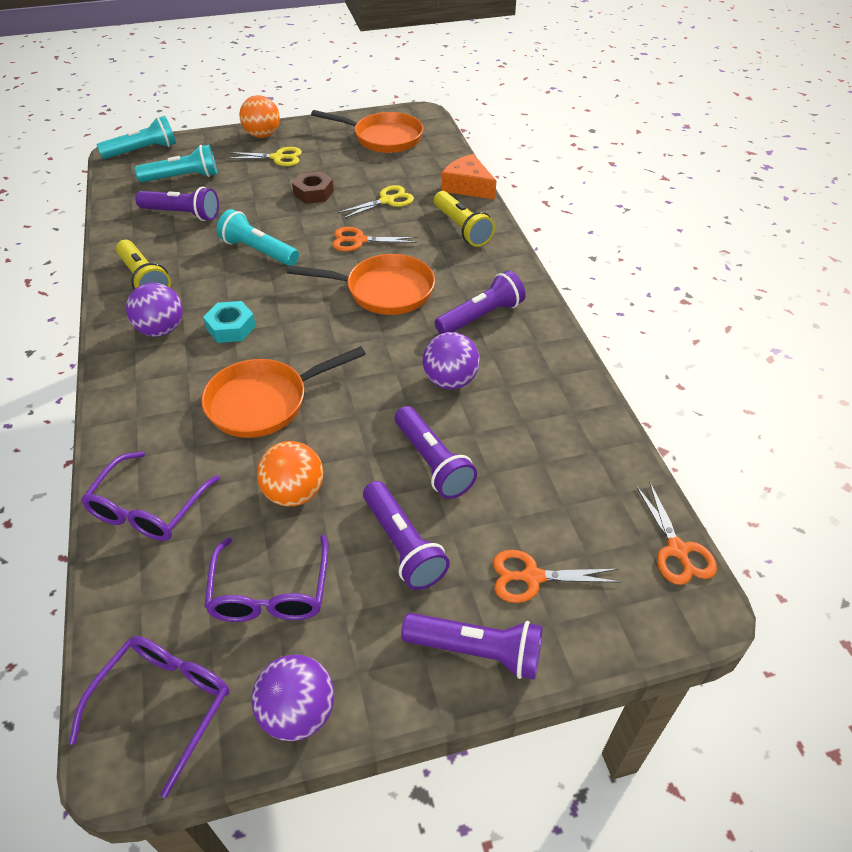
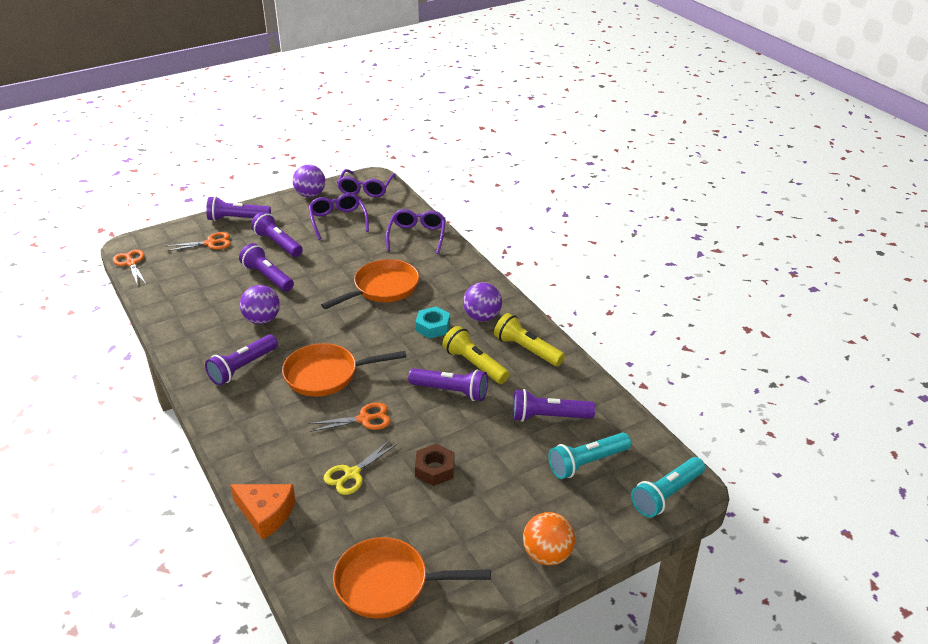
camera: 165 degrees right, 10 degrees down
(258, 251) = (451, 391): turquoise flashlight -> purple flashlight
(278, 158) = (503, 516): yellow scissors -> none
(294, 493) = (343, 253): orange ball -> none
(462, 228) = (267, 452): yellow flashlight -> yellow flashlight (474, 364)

◆ ◆ ◆ ◆ ◆ ◆ ◆

§ **TRY IT**: If a record holds a picture, leave that picture out; retype everything else exactly.

§ **WRITTEN SOLUTION**:
camera: 165 degrees right, 10 degrees down
(258, 251) = (451, 391): turquoise flashlight -> purple flashlight
(278, 158) = (503, 516): yellow scissors -> none
(294, 493) = (343, 253): orange ball -> none
(462, 228) = (267, 452): yellow flashlight -> yellow flashlight (474, 364)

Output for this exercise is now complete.